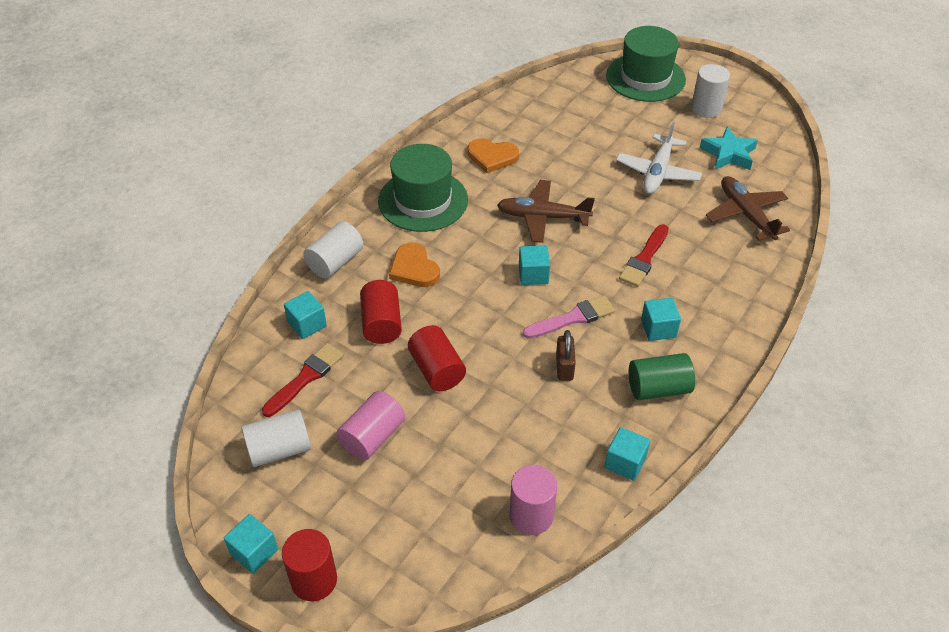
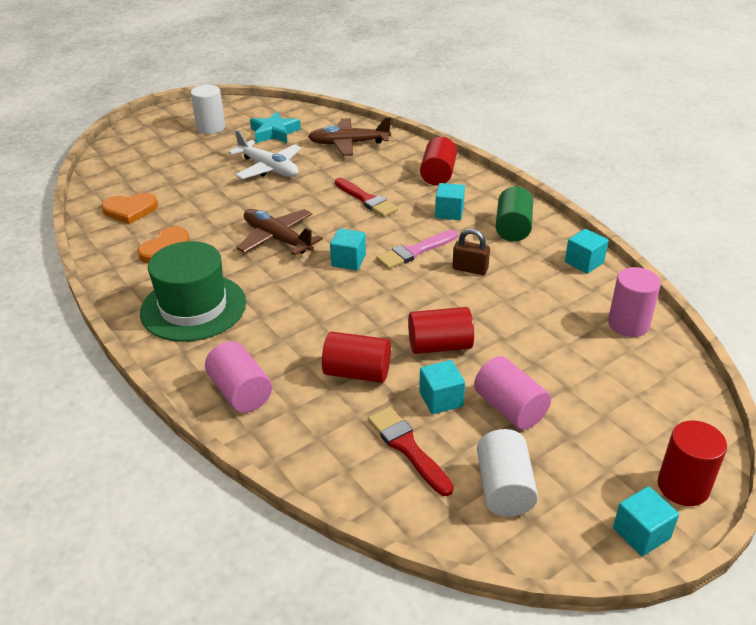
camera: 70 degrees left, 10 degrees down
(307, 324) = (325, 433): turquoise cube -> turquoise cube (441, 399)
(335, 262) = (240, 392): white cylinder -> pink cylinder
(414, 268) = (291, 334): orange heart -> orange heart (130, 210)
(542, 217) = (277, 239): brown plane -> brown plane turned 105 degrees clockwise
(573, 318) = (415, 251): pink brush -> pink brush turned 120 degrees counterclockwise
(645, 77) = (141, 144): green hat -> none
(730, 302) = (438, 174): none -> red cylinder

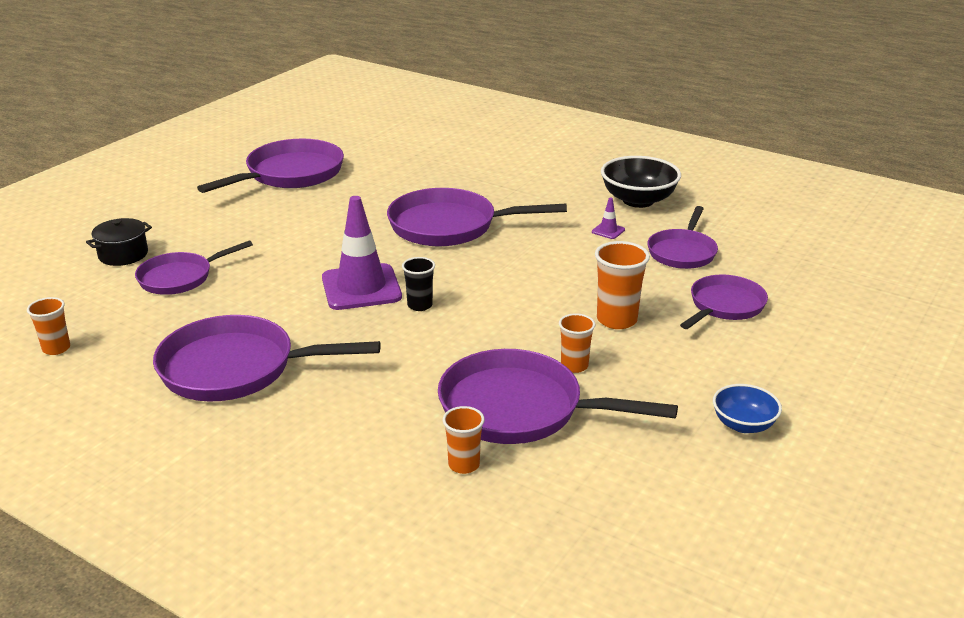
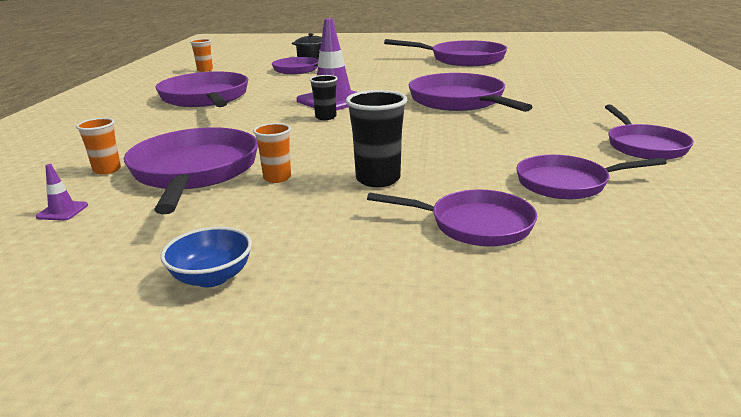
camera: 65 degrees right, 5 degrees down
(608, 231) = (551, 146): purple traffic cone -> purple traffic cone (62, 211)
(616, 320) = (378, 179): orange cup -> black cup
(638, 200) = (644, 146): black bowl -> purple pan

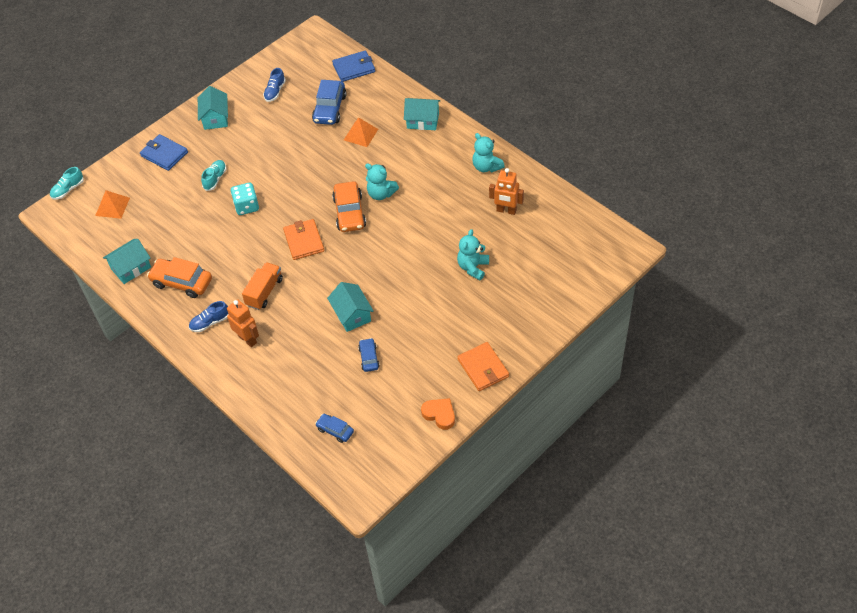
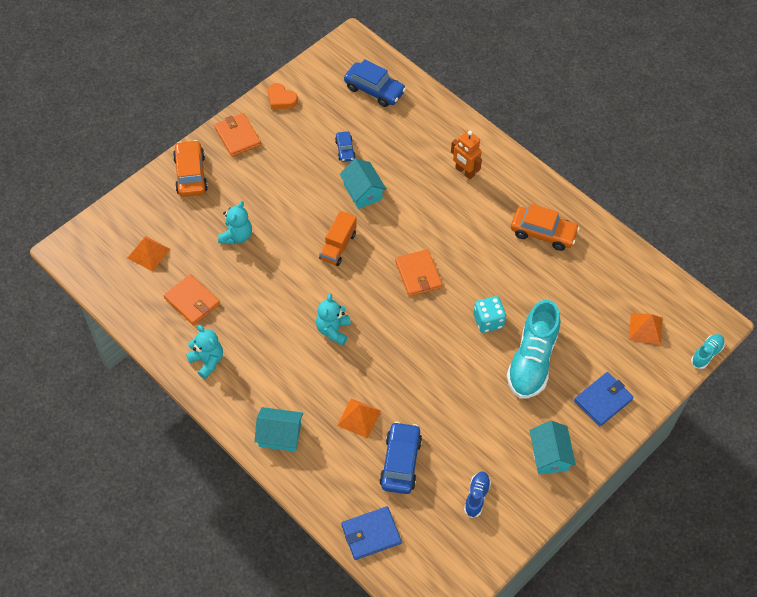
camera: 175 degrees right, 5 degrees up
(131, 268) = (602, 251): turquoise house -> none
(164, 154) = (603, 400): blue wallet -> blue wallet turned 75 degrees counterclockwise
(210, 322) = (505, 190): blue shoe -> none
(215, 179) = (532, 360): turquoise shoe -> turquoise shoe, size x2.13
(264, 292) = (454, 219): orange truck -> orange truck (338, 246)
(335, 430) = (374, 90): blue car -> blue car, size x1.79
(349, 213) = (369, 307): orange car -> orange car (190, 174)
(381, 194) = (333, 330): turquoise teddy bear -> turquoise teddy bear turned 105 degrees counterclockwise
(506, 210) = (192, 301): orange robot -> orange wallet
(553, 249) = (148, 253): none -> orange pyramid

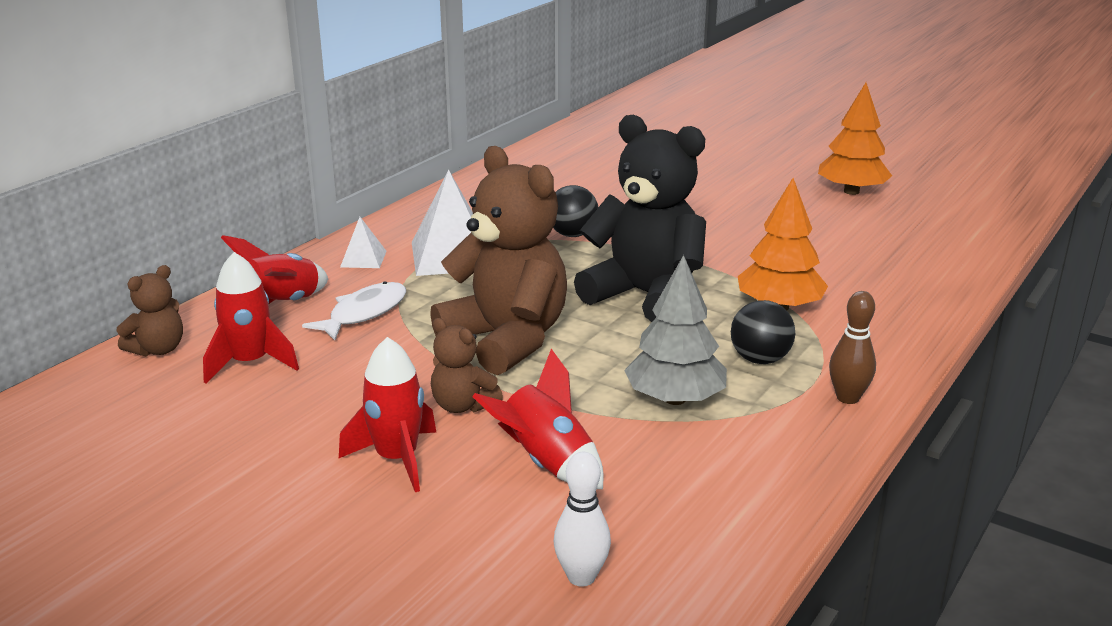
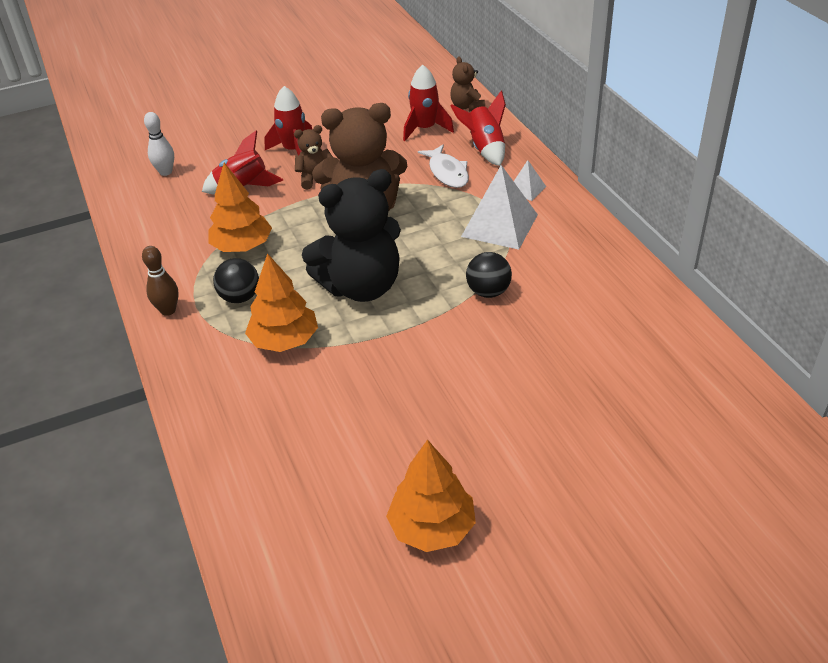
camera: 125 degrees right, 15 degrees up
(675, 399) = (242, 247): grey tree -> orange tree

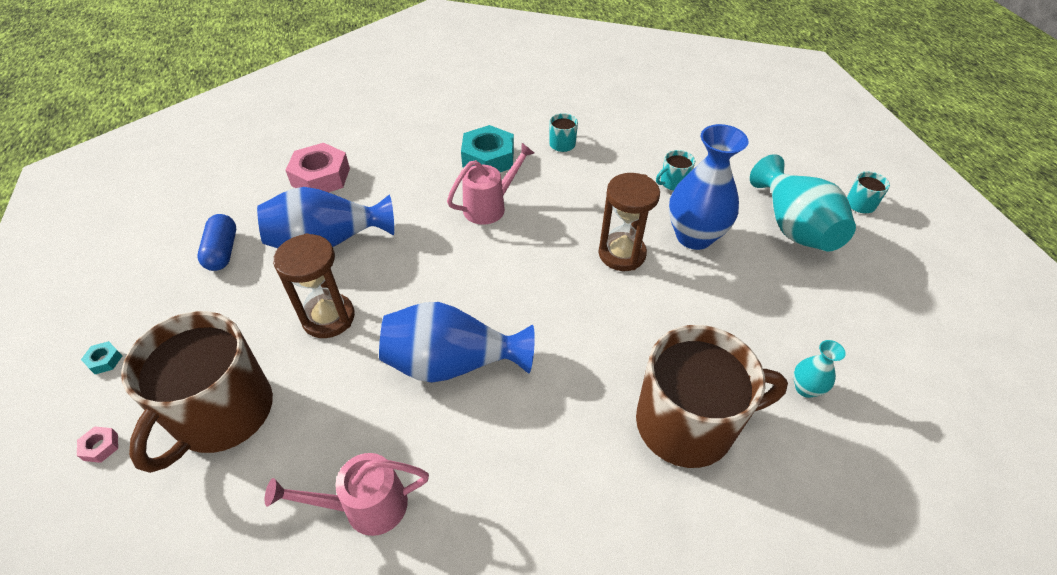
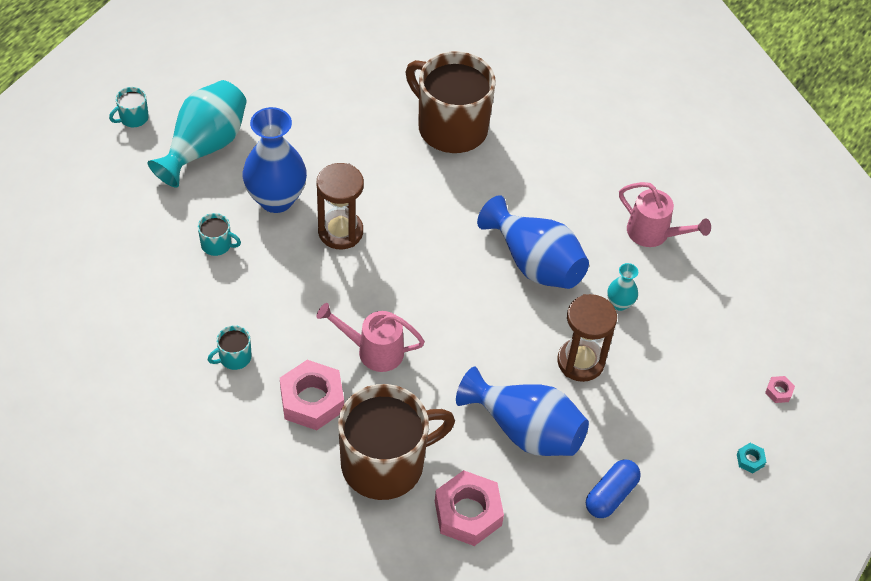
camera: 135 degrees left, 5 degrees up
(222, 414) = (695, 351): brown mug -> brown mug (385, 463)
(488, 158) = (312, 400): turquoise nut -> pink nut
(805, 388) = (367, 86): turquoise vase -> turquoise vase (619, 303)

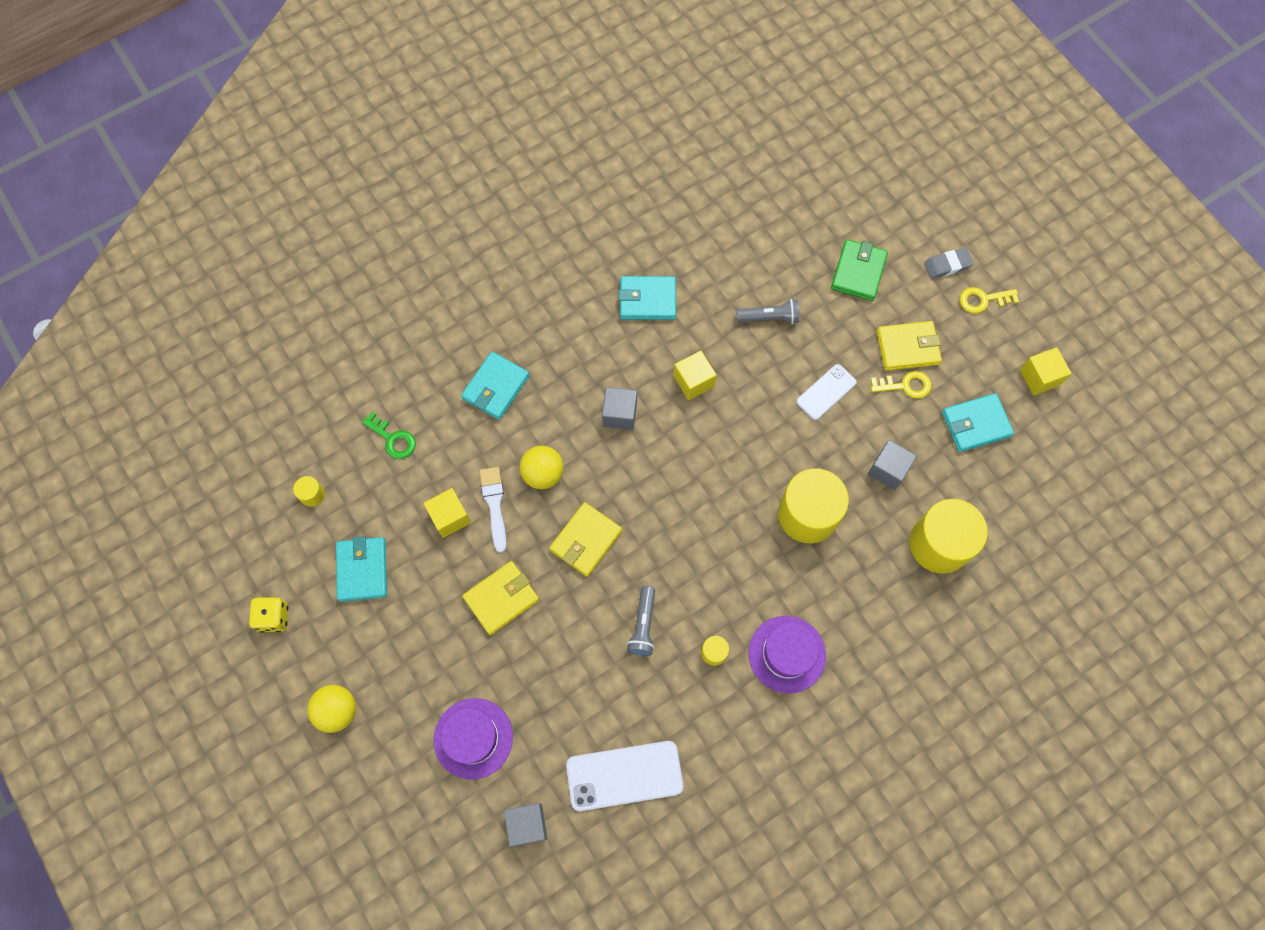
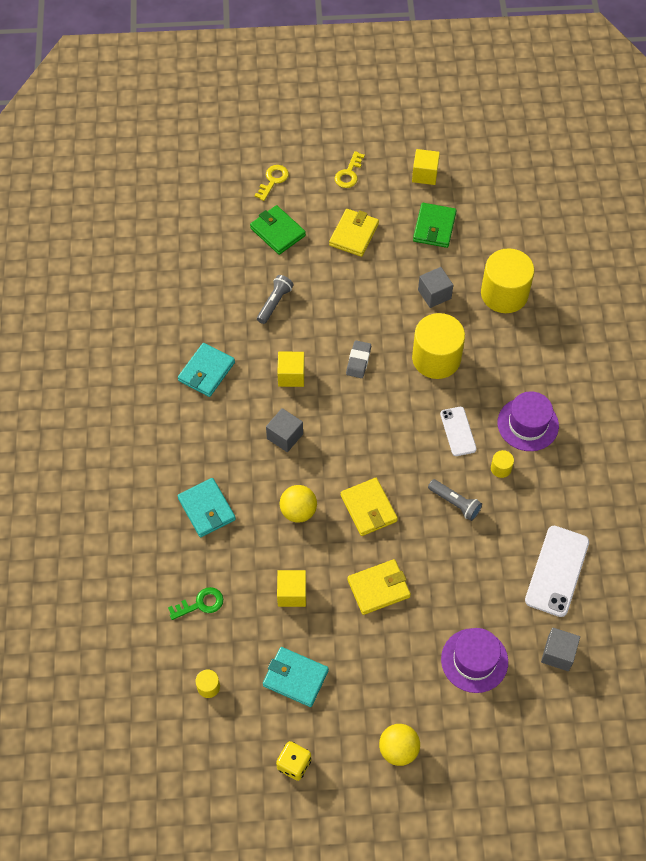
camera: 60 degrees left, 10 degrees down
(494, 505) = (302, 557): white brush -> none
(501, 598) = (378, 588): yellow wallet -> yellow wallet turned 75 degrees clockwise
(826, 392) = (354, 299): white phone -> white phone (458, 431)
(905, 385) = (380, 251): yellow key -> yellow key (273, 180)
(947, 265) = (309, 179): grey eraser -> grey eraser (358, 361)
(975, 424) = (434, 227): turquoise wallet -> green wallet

Work to complete: Set the material down exactly, images excluded.

Result below:
camera: 70 degrees left, 10 degrees down
(307, 324) = (325, 433): turquoise cube -> turquoise cube (441, 399)
(335, 262) = (240, 392): white cylinder -> pink cylinder
(414, 268) = (291, 334): orange heart -> orange heart (130, 210)
(542, 217) = (277, 239): brown plane -> brown plane turned 105 degrees clockwise
(573, 318) = (415, 251): pink brush -> pink brush turned 120 degrees counterclockwise
(645, 77) = (141, 144): green hat -> none
(730, 302) = (438, 174): none -> red cylinder

camera: 65 degrees right, 5 degrees down
(608, 231) = (551, 146): purple traffic cone -> purple traffic cone (62, 211)
(616, 320) = (378, 179): orange cup -> black cup
(638, 200) = (644, 146): black bowl -> purple pan

camera: 175 degrees right, 5 degrees up
(131, 268) = (602, 251): turquoise house -> none
(164, 154) = (603, 400): blue wallet -> blue wallet turned 75 degrees counterclockwise
(210, 322) = (505, 190): blue shoe -> none
(215, 179) = (532, 360): turquoise shoe -> turquoise shoe, size x2.13
(264, 292) = (454, 219): orange truck -> orange truck (338, 246)
(335, 430) = (374, 90): blue car -> blue car, size x1.79
(349, 213) = (369, 307): orange car -> orange car (190, 174)
(381, 194) = (333, 330): turquoise teddy bear -> turquoise teddy bear turned 105 degrees counterclockwise
(506, 210) = (192, 301): orange robot -> orange wallet
(553, 249) = (148, 253): none -> orange pyramid

camera: 125 degrees right, 15 degrees up
(675, 399) = (242, 247): grey tree -> orange tree

camera: 135 degrees left, 5 degrees up
(222, 414) = (695, 351): brown mug -> brown mug (385, 463)
(488, 158) = (312, 400): turquoise nut -> pink nut
(805, 388) = (367, 86): turquoise vase -> turquoise vase (619, 303)

camera: 60 degrees left, 10 degrees down
(494, 505) = (302, 557): white brush -> none
(501, 598) = (378, 588): yellow wallet -> yellow wallet turned 75 degrees clockwise
(826, 392) = (354, 299): white phone -> white phone (458, 431)
(905, 385) = (380, 251): yellow key -> yellow key (273, 180)
(947, 265) = (309, 179): grey eraser -> grey eraser (358, 361)
(975, 424) = (434, 227): turquoise wallet -> green wallet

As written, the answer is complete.